» What the exercise asks
Print this span of the material below exactly: the line with "C3: none -> 100nF (+12V, COM)", the line with "SW2: none -> button (COM, RESET)", and every line between them, but nothing else.

» Listed entries
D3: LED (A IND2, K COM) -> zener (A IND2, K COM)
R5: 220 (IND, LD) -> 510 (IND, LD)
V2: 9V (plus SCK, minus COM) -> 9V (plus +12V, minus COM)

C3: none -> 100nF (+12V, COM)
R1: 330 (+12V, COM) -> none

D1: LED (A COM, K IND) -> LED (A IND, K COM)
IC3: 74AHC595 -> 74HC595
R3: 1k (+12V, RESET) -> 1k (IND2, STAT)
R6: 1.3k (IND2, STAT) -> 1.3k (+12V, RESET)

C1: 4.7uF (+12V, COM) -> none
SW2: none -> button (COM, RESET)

* * *

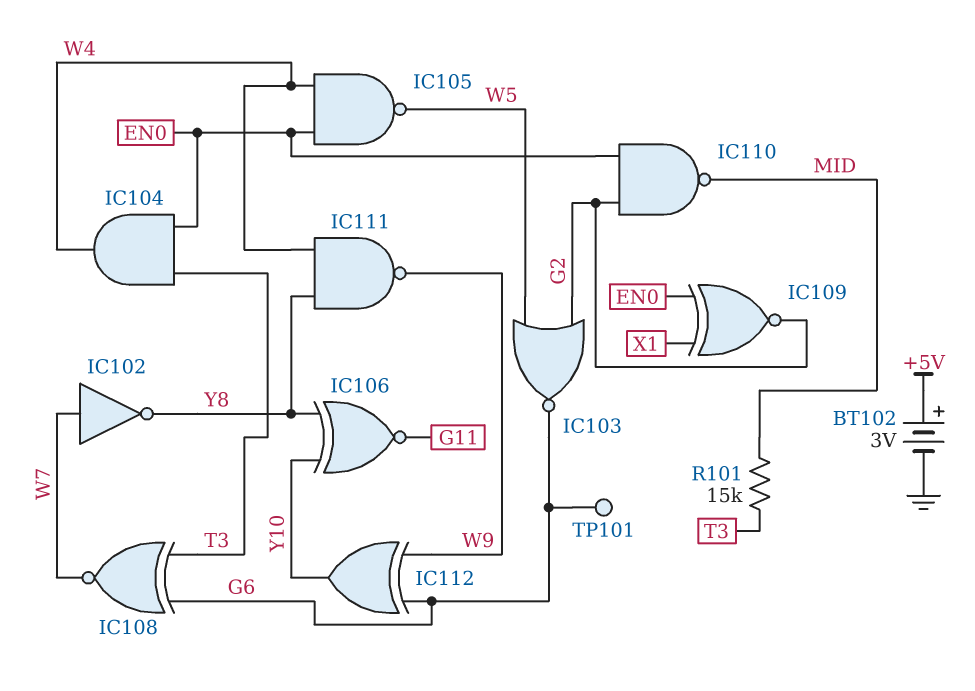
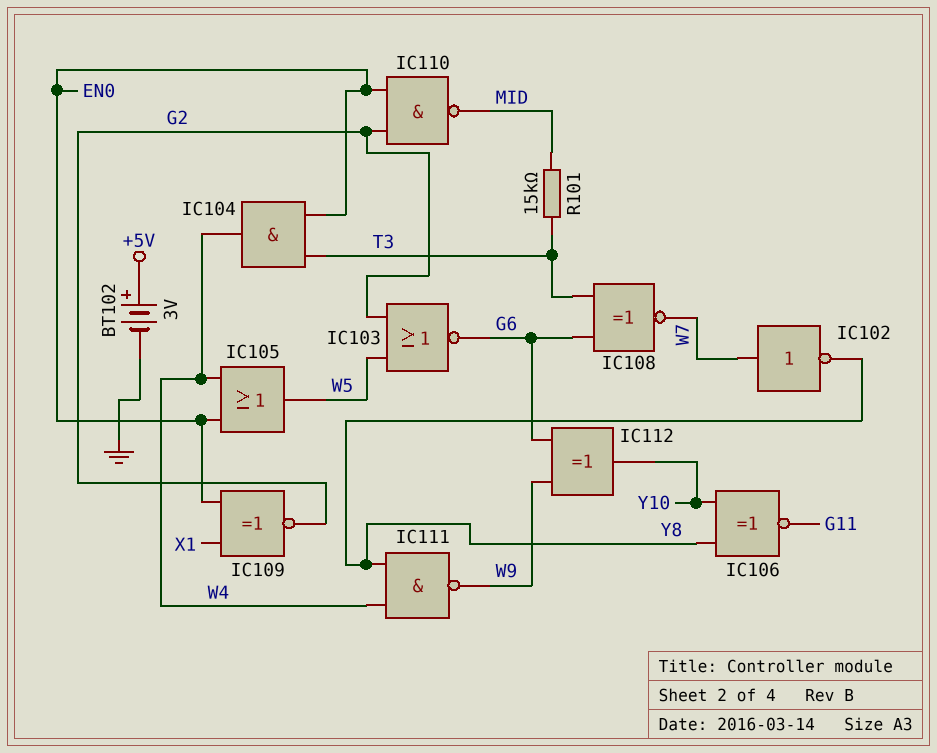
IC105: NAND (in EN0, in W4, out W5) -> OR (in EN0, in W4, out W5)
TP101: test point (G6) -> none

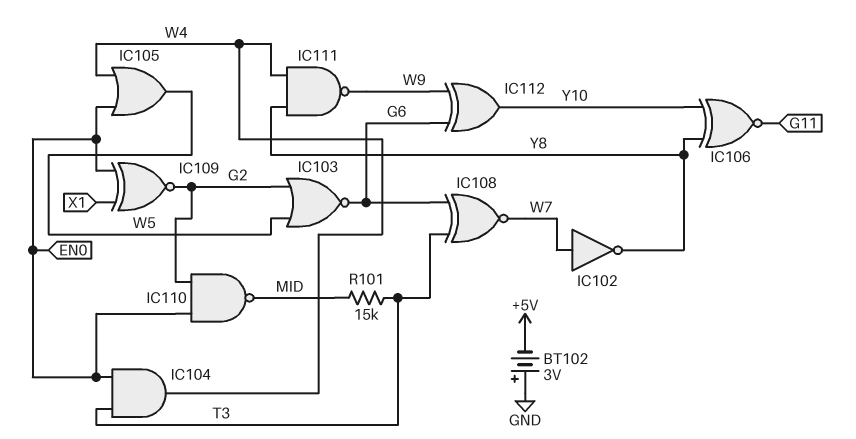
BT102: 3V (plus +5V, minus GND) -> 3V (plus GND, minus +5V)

» Response to this exercise
C3: none -> 100nF (+12V, COM)
R1: 330 (+12V, COM) -> none

D1: LED (A COM, K IND) -> LED (A IND, K COM)
IC3: 74AHC595 -> 74HC595
R3: 1k (+12V, RESET) -> 1k (IND2, STAT)
R6: 1.3k (IND2, STAT) -> 1.3k (+12V, RESET)

C1: 4.7uF (+12V, COM) -> none
SW2: none -> button (COM, RESET)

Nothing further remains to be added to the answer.